Task brief >> The lines below, from the first through the one containing "none -> blue brick D7 level 1", are to be given again exactly, with pictures left out and nothing added.

Supplied data Block Start

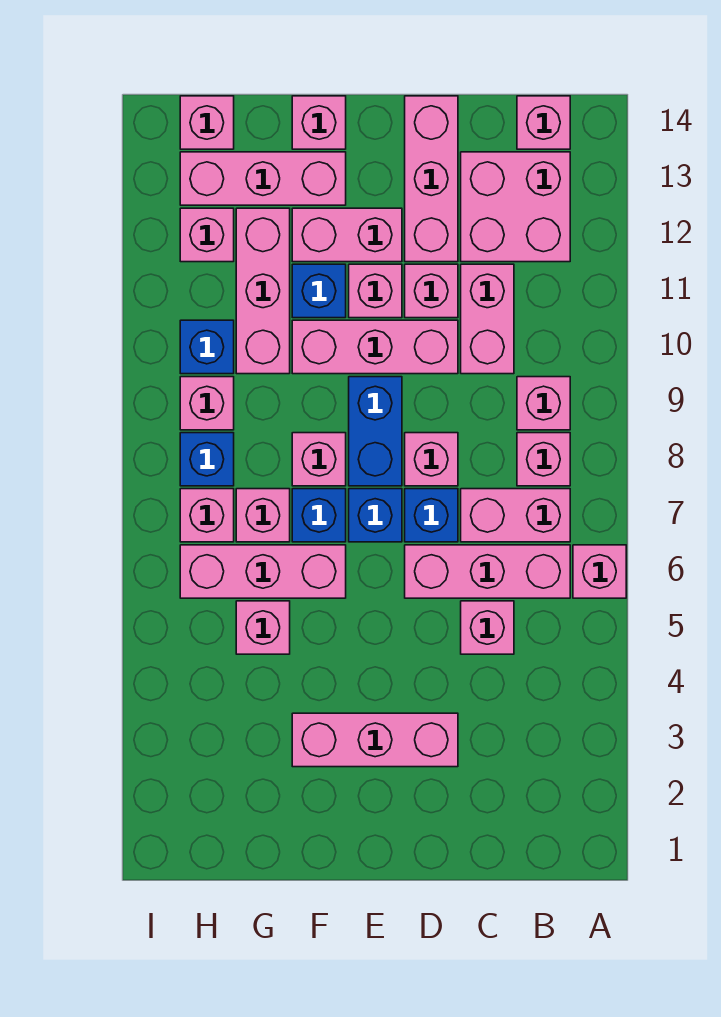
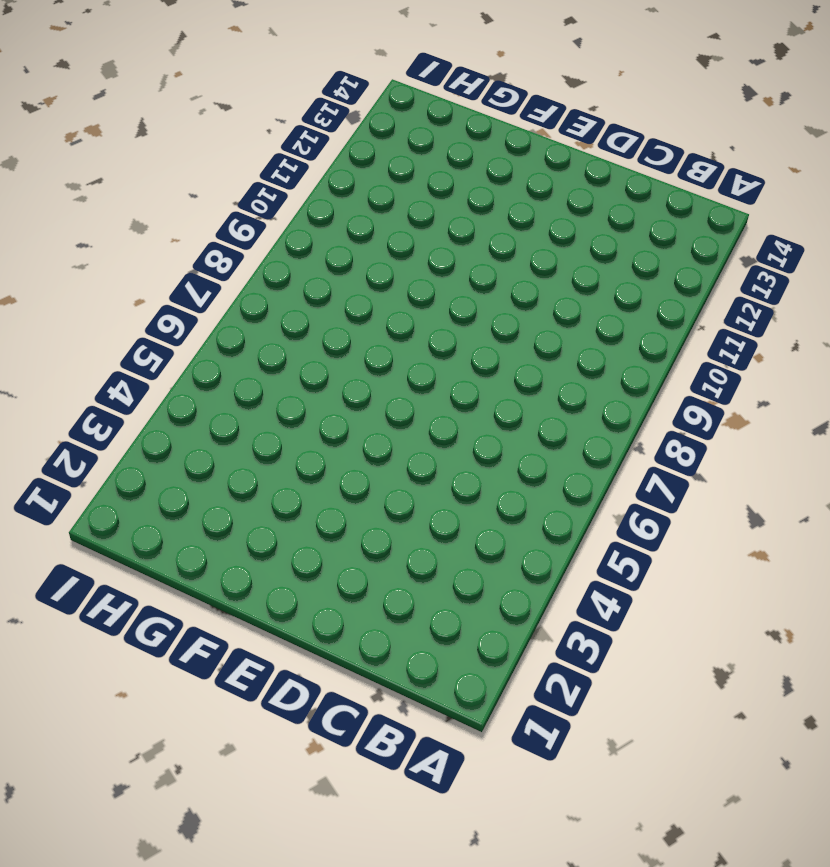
none -> pink brick A6 level 1
none -> pink brick B6:D6 level 1
none -> pink brick B7:C7 level 1
none -> pink brick B8 level 1

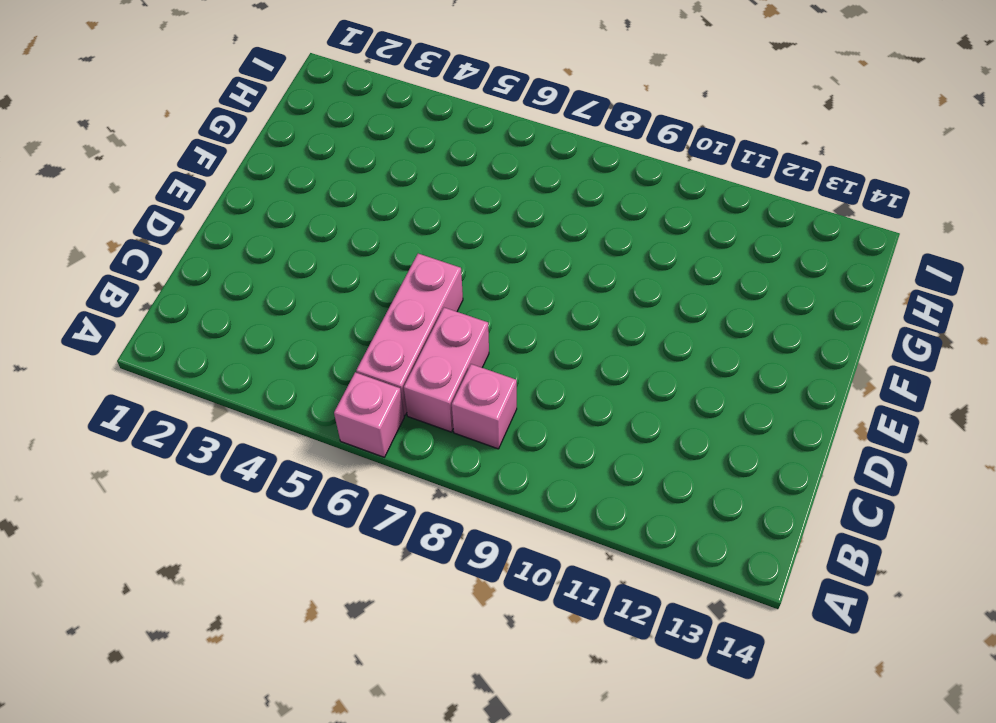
none -> pink brick B9 level 1
none -> pink brick B12:C13 level 1
none -> pink brick B14 level 1
none -> pink brick C5 level 1

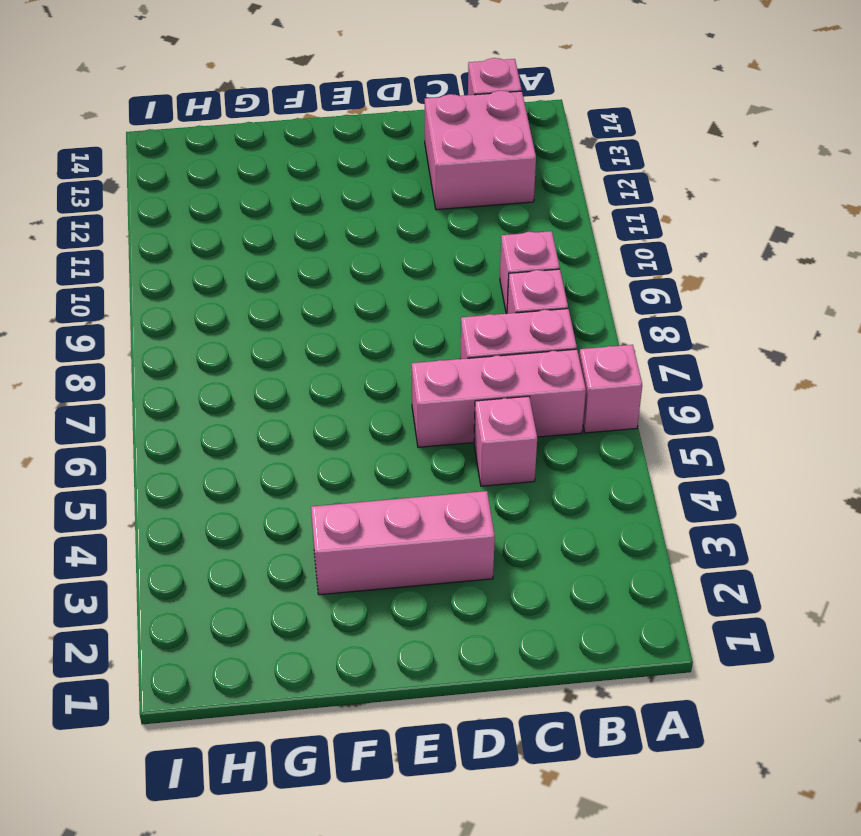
none -> pink brick C10:C11 level 1
none -> blue brick D7 level 1
none -> pink brick D8 level 1
none -> pink brick D10:F10 level 1

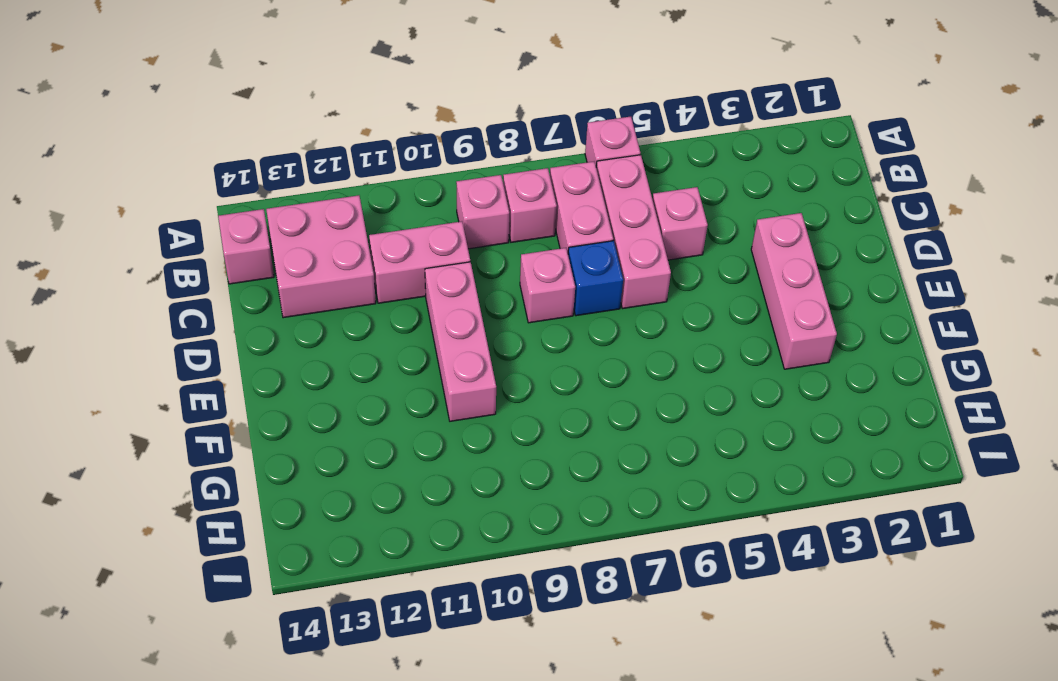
none -> pink brick D11 level 1
none -> pink brick D12:D14 level 1
none -> blue brick E7 level 1
none -> blue brick E8:E9 level 1

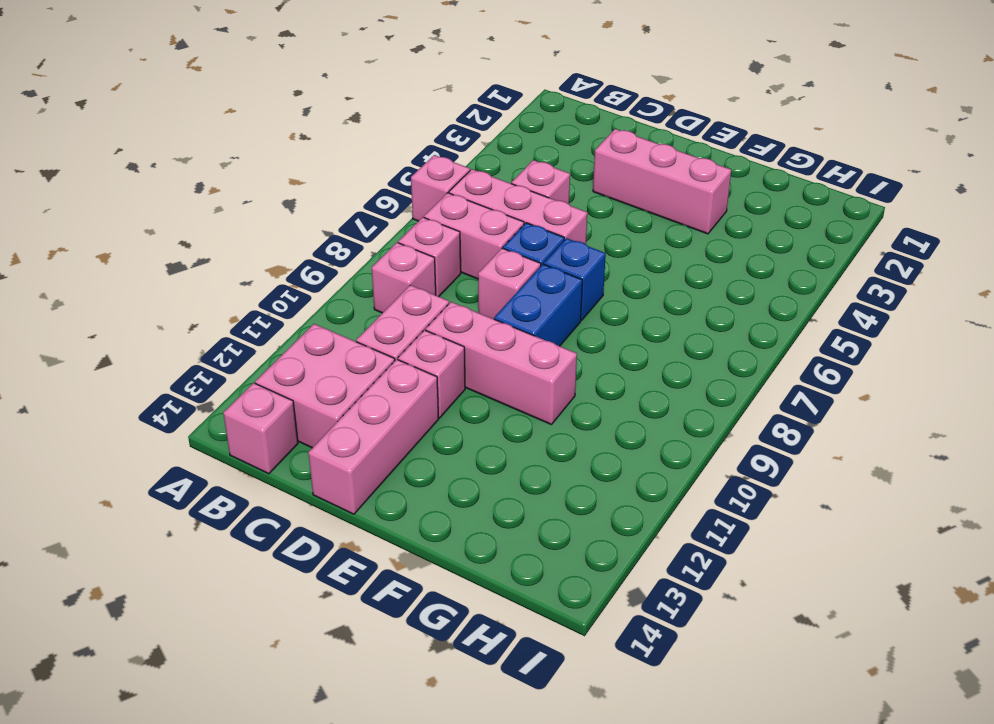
none -> pink brick E11 level 1
none -> pink brick E12:F12 level 1
none -> pink brick F6:H6 level 1
none -> blue brick F7 level 1

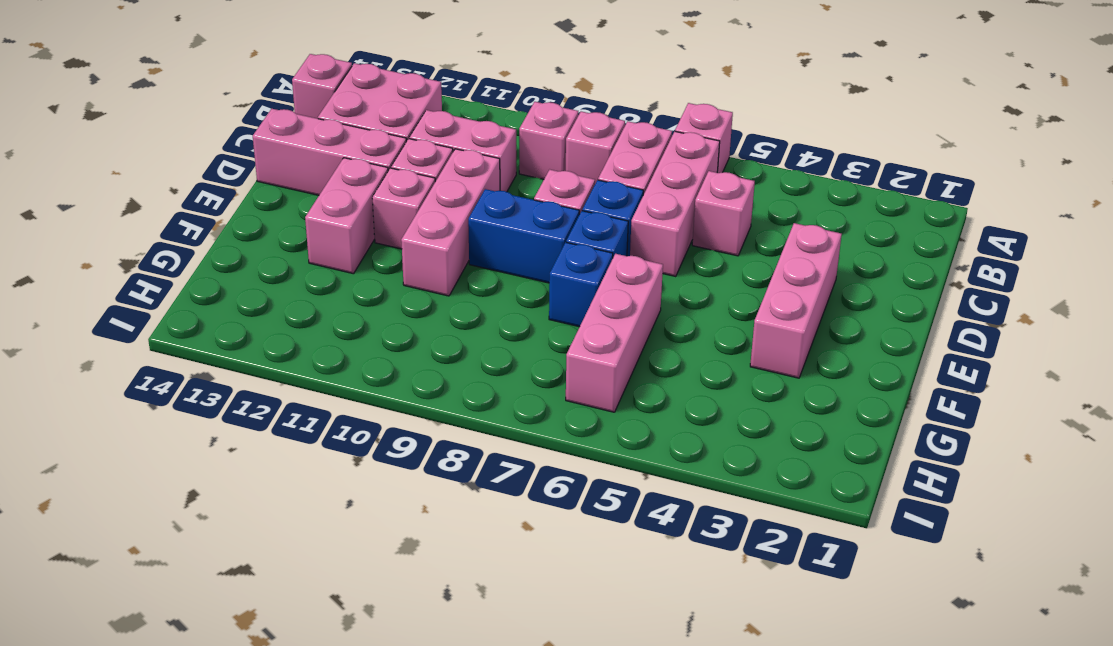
none -> pink brick F8 level 1
none -> blue brick F11 level 1
none -> pink brick F13:H13 level 1
none -> pink brick F14 level 1

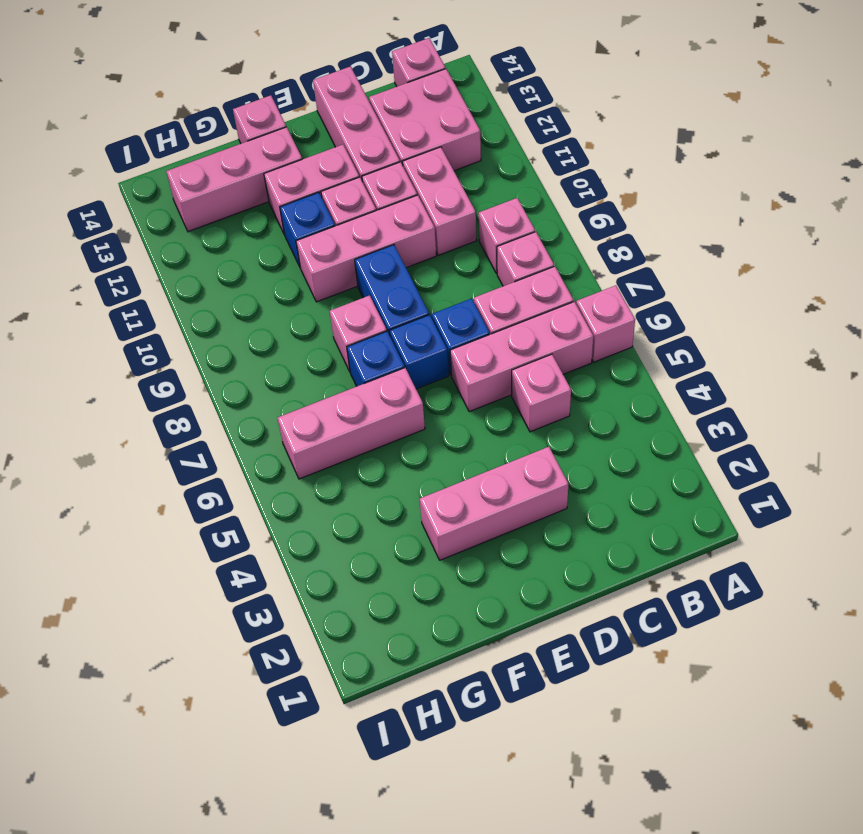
none -> pink brick D8 level 1
none -> pink brick G5 level 1
none -> pink brick G7 level 1
none -> pink brick G10:G12 level 1

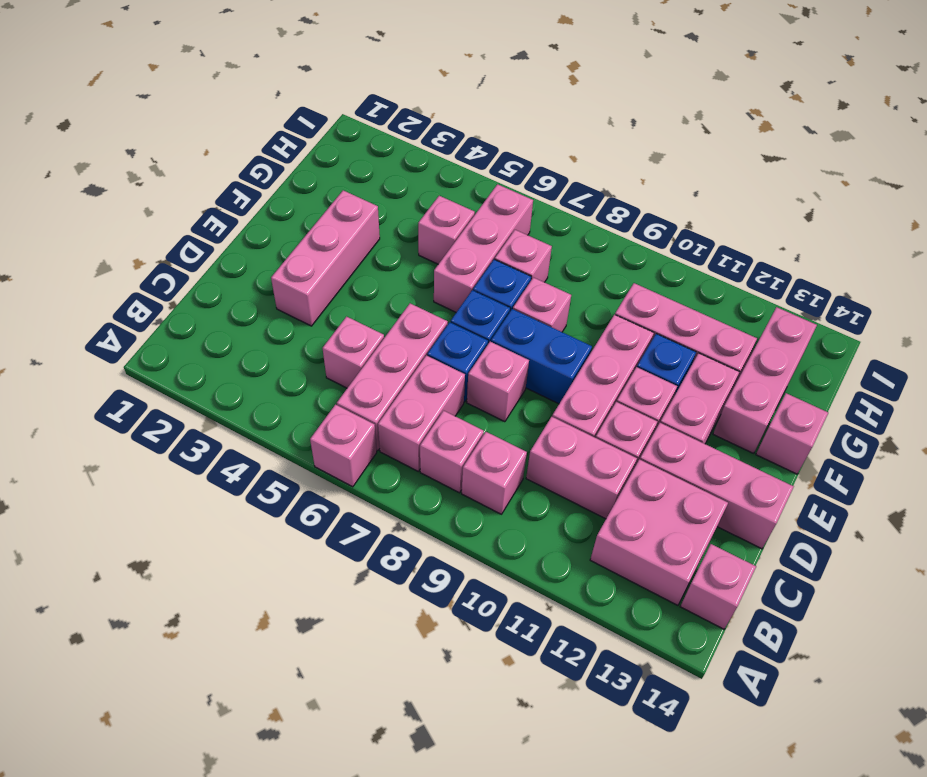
none -> pink brick H7 level 1
none -> blue brick H8 level 1
none -> pink brick H9 level 1
none -> blue brick H10 level 1

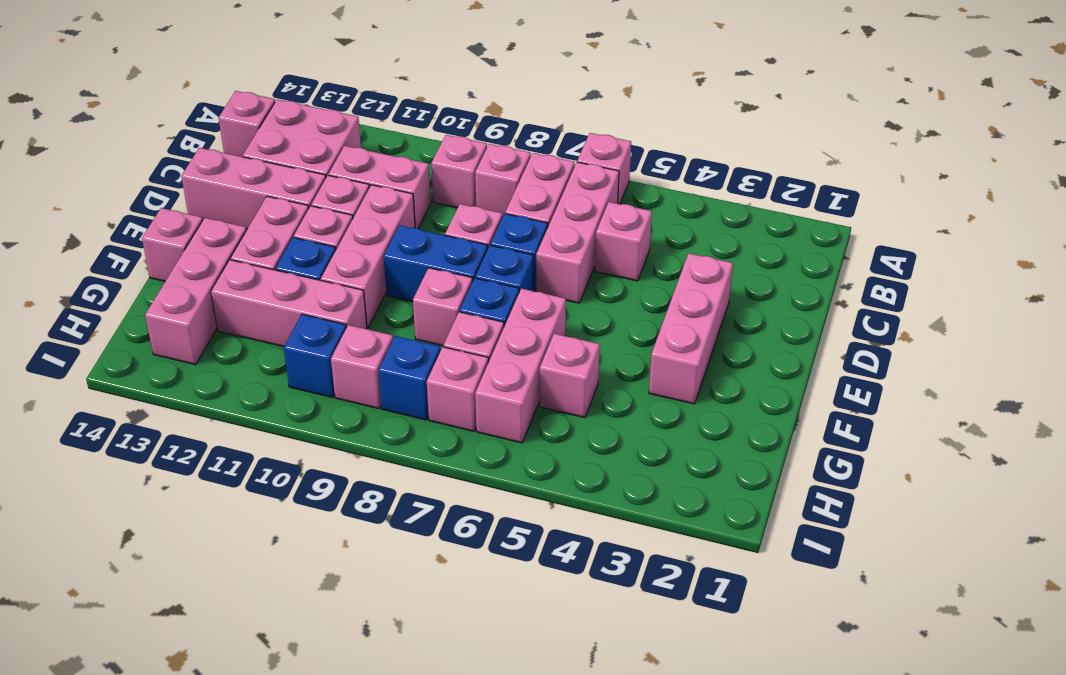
none -> pink brick H12 level 1
none -> pink brick H14 level 1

Supplied data Block End

Answer to this task >>
none -> pink brick A6 level 1
none -> pink brick B6:D6 level 1
none -> pink brick B7:C7 level 1
none -> pink brick B8 level 1

none -> pink brick B9 level 1
none -> pink brick B12:C13 level 1
none -> pink brick B14 level 1
none -> pink brick C5 level 1

none -> pink brick C10:C11 level 1
none -> blue brick D7 level 1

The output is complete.